* Supplied material
==*==

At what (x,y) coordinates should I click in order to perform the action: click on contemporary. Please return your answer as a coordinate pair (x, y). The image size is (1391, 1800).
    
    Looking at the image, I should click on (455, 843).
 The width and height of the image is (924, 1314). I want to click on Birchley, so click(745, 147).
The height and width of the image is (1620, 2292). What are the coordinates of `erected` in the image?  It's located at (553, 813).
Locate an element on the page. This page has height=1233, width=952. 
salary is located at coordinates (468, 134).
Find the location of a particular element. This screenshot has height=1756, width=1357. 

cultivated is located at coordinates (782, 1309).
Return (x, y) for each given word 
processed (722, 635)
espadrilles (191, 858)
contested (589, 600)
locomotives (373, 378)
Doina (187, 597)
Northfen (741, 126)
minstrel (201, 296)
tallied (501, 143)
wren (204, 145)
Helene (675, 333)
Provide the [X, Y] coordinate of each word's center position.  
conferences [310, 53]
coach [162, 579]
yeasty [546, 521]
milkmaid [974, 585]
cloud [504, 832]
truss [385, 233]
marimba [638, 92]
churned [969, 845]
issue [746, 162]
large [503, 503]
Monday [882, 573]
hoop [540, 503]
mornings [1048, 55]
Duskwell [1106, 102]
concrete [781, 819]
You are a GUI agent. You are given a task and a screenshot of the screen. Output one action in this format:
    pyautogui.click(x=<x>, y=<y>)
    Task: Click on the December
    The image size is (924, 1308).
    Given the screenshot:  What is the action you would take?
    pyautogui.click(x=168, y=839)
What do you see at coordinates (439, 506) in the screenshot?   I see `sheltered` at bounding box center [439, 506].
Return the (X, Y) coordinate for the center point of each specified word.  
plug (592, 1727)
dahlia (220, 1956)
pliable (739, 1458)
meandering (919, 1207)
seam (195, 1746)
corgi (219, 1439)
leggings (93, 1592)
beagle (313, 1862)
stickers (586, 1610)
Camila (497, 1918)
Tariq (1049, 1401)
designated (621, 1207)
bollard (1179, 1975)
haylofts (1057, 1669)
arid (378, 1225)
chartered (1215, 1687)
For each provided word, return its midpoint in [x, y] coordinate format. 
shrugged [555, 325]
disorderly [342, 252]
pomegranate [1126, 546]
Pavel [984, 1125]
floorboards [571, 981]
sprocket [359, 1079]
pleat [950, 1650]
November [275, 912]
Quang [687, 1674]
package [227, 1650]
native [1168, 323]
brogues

==*==

* Short exercise
Can you copy every line from the one containing "marimba [638, 92]" down through the last line of the records above, without changing a character?

* Solution to this problem
marimba [638, 92]
churned [969, 845]
issue [746, 162]
large [503, 503]
Monday [882, 573]
hoop [540, 503]
mornings [1048, 55]
Duskwell [1106, 102]
concrete [781, 819]
You are a GUI agent. You are given a task and a screenshot of the screen. Output one action in this format:
    pyautogui.click(x=<x>, y=<y>)
    Task: Click on the December
    The image size is (924, 1308).
    Given the screenshot:  What is the action you would take?
    pyautogui.click(x=168, y=839)
What do you see at coordinates (439, 506) in the screenshot?   I see `sheltered` at bounding box center [439, 506].
Return the (X, Y) coordinate for the center point of each specified word.  
plug (592, 1727)
dahlia (220, 1956)
pliable (739, 1458)
meandering (919, 1207)
seam (195, 1746)
corgi (219, 1439)
leggings (93, 1592)
beagle (313, 1862)
stickers (586, 1610)
Camila (497, 1918)
Tariq (1049, 1401)
designated (621, 1207)
bollard (1179, 1975)
haylofts (1057, 1669)
arid (378, 1225)
chartered (1215, 1687)
For each provided word, return its midpoint in [x, y] coordinate format. 
shrugged [555, 325]
disorderly [342, 252]
pomegranate [1126, 546]
Pavel [984, 1125]
floorboards [571, 981]
sprocket [359, 1079]
pleat [950, 1650]
November [275, 912]
Quang [687, 1674]
package [227, 1650]
native [1168, 323]
brogues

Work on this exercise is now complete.